What to produce> Which lines run from the one containing "The second view gained" to the end of the entries below? Reproduce them exactly, both ends included.
━━━━━━━━━━━━━━━━━━━━
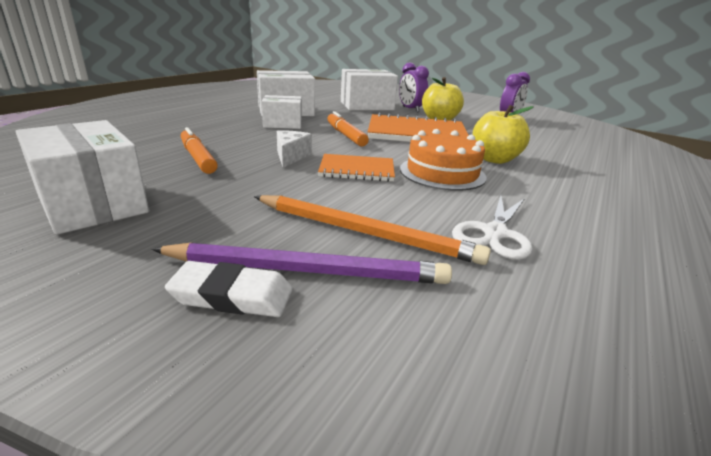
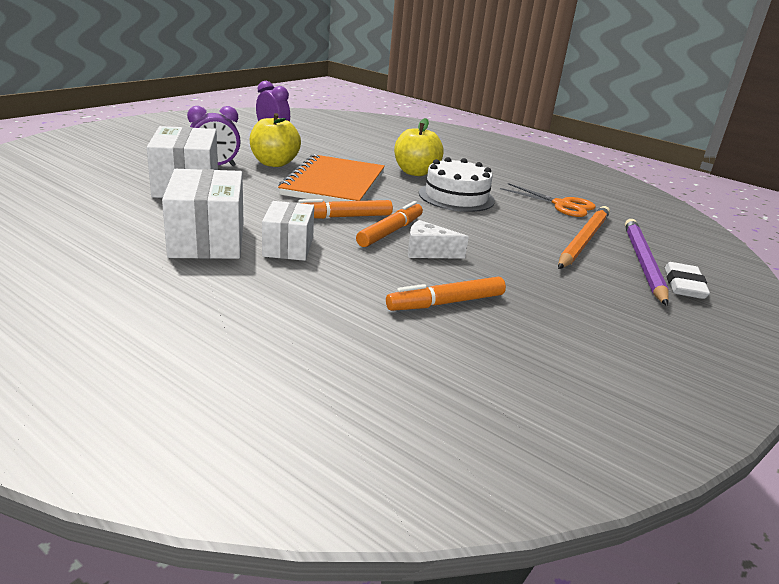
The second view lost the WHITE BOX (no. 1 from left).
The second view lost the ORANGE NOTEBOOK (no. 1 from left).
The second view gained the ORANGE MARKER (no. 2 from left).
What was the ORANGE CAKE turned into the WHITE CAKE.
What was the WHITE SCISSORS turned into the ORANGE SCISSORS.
━━━━━━━━━━━━━━━━━━━━
Written response>
The second view gained the ORANGE MARKER (no. 2 from left).
What was the ORANGE CAKE turned into the WHITE CAKE.
What was the WHITE SCISSORS turned into the ORANGE SCISSORS.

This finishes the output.